## Your goal
Reproduce only the lines of the material below that start at the line containing "TR202: NPN S8050" and stop at the line containing "TR203: PNP BD140". Keep both end lines.

## Task material
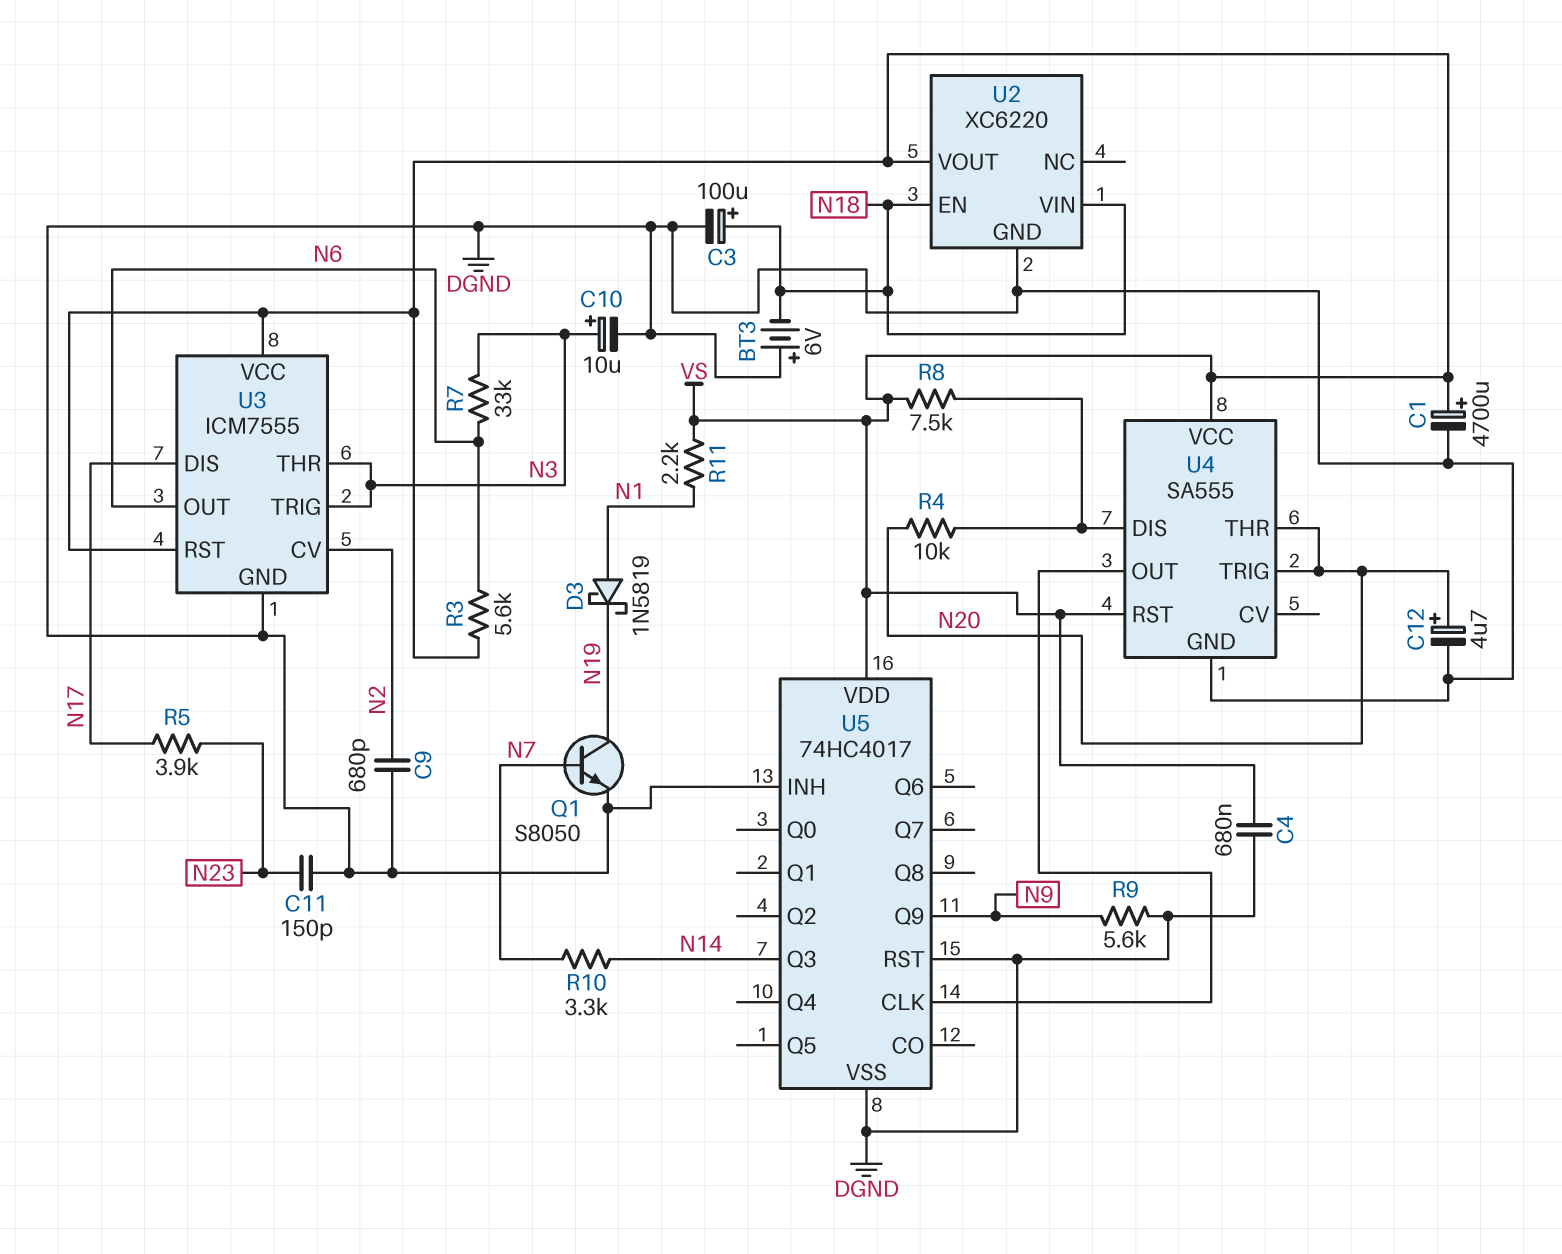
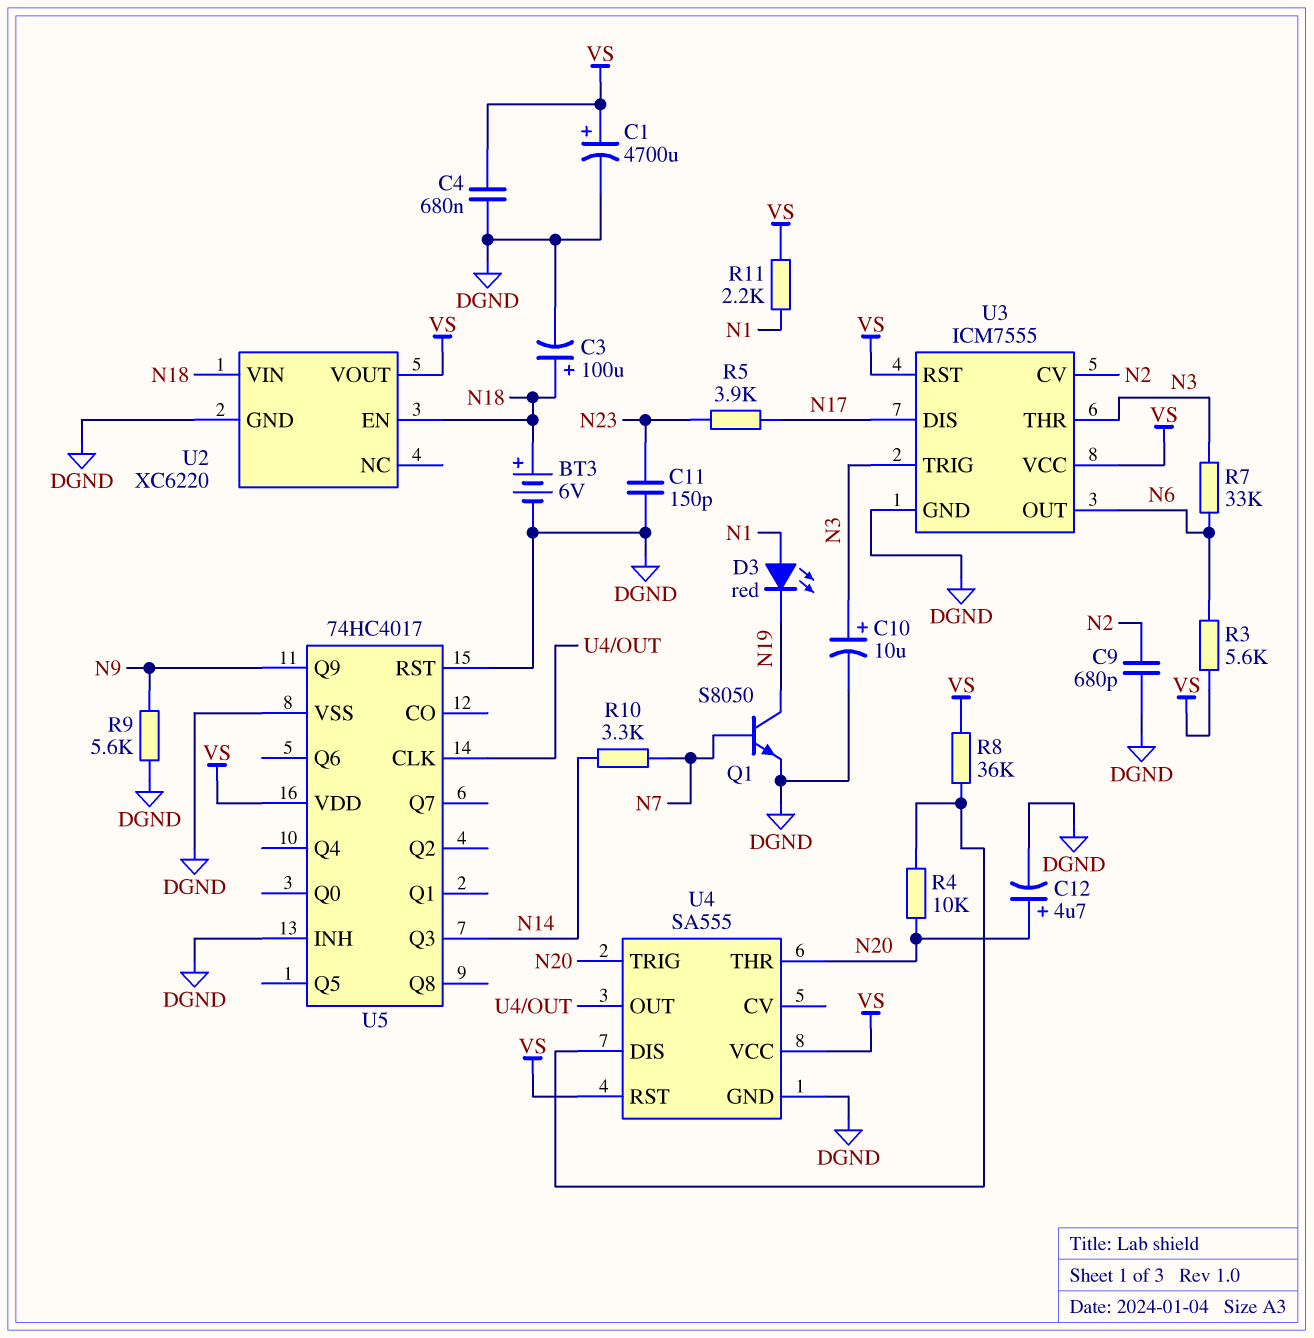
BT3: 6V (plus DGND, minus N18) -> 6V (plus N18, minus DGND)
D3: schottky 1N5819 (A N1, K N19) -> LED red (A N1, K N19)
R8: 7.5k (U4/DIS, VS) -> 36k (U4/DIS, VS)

* * *

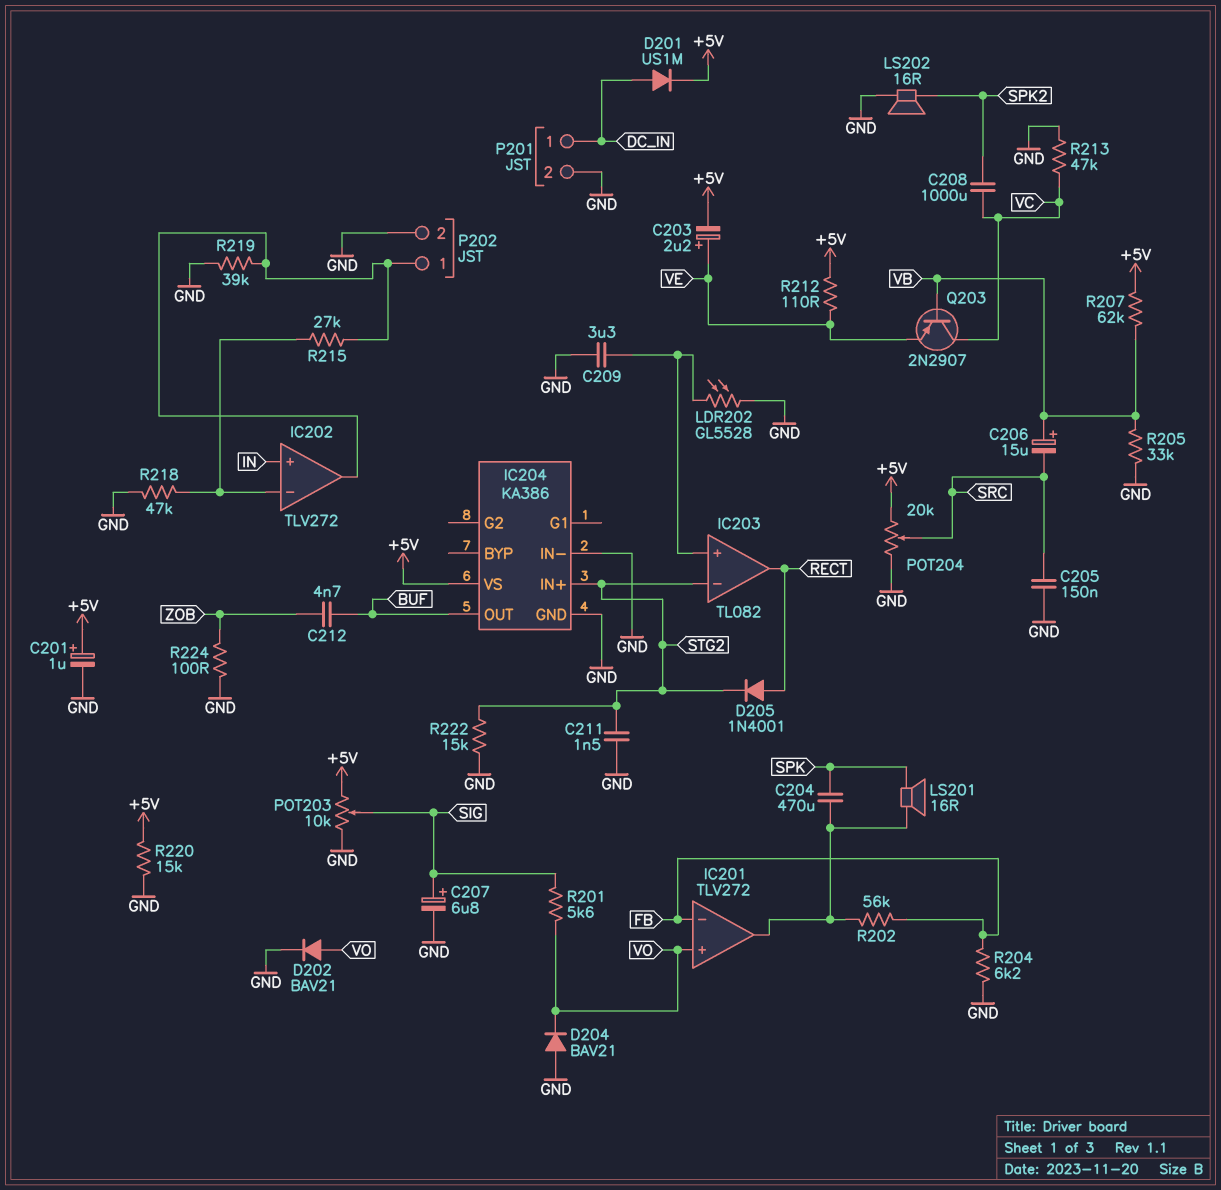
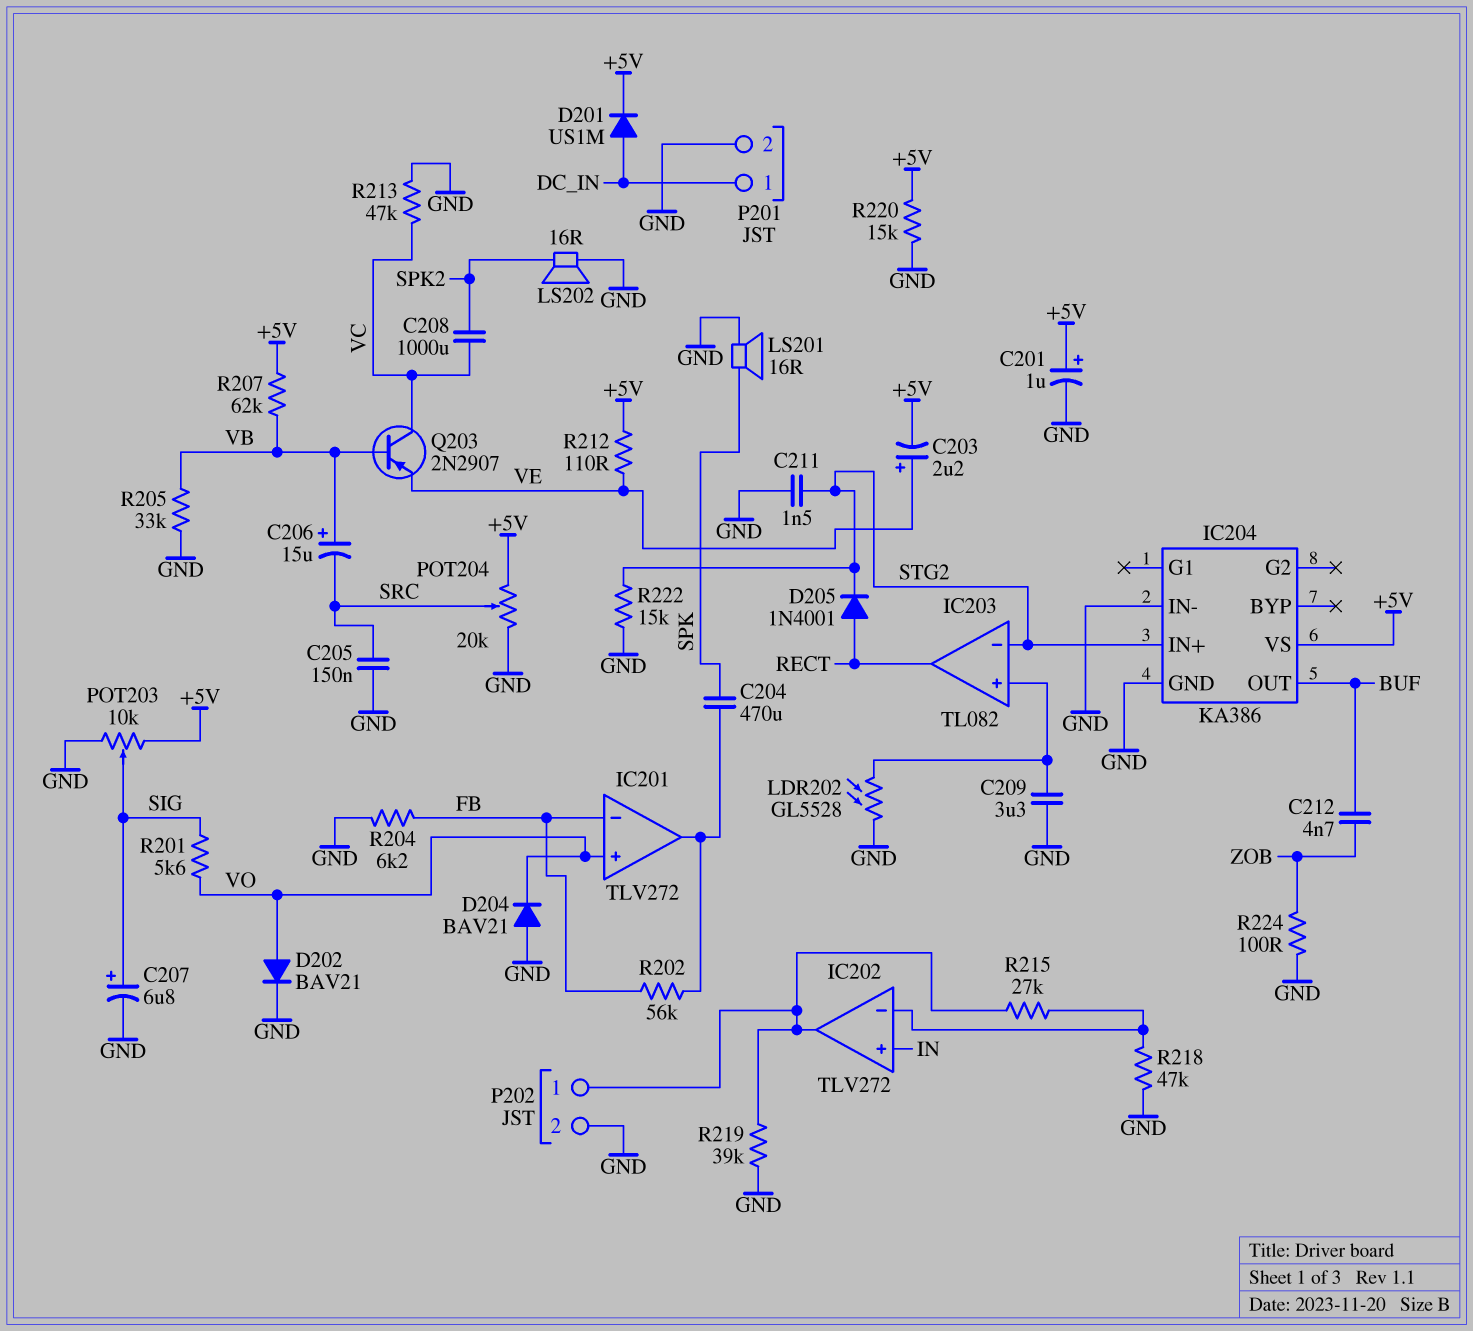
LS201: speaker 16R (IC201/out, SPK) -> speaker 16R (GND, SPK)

==

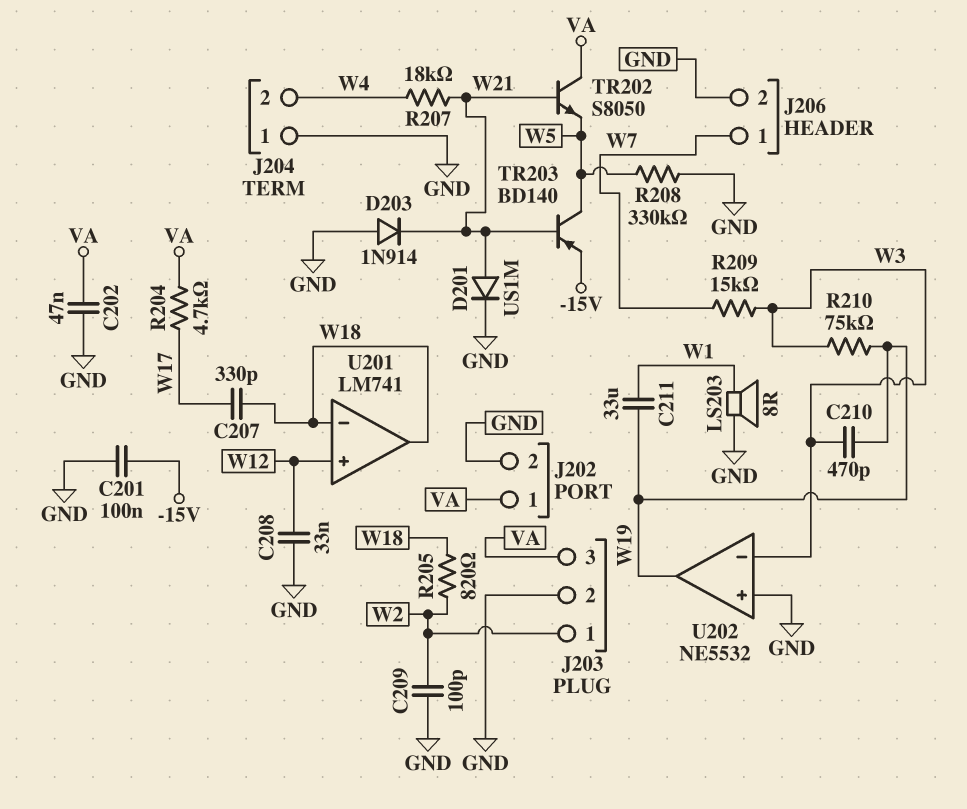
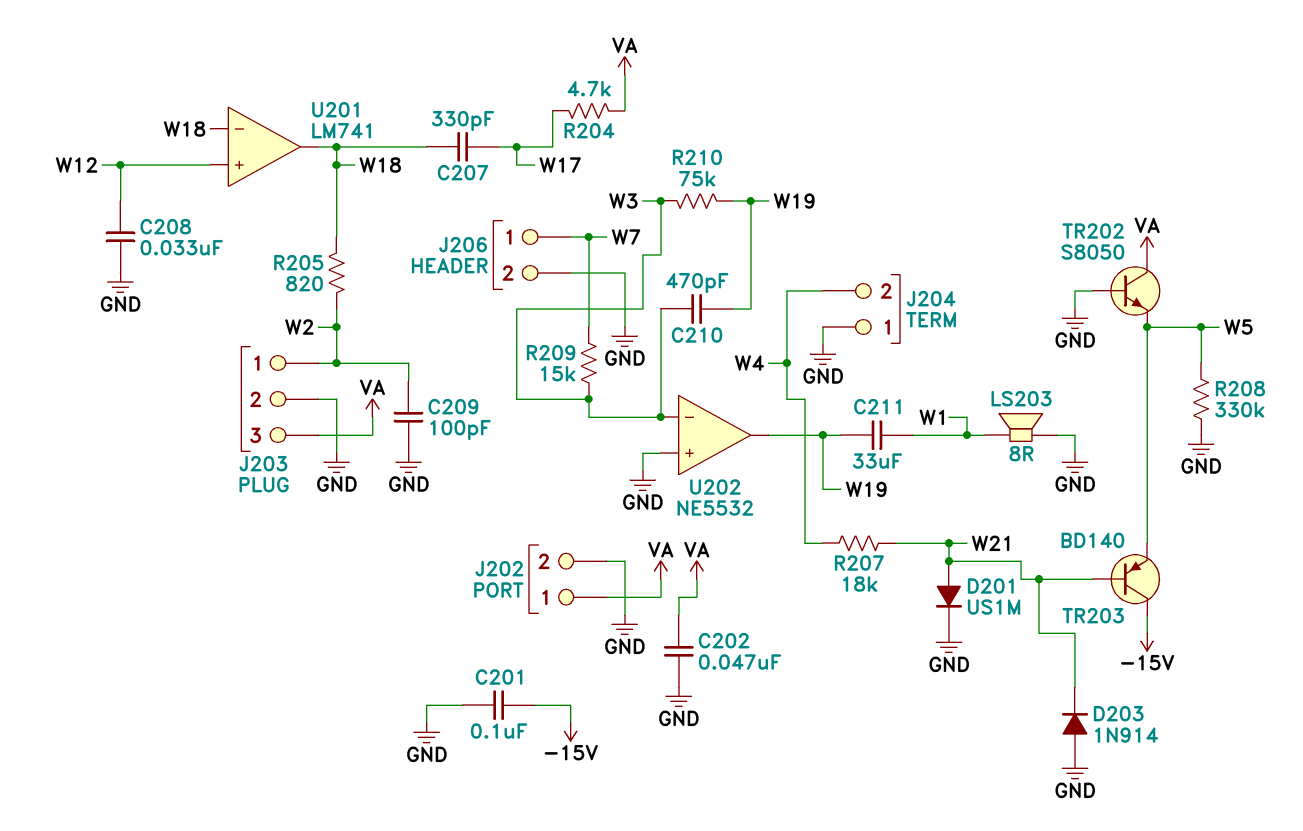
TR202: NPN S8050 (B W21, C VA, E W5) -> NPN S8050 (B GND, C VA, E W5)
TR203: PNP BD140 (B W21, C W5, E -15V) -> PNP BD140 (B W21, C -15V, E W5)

## Solution for this problem
TR202: NPN S8050 (B W21, C VA, E W5) -> NPN S8050 (B GND, C VA, E W5)
TR203: PNP BD140 (B W21, C W5, E -15V) -> PNP BD140 (B W21, C -15V, E W5)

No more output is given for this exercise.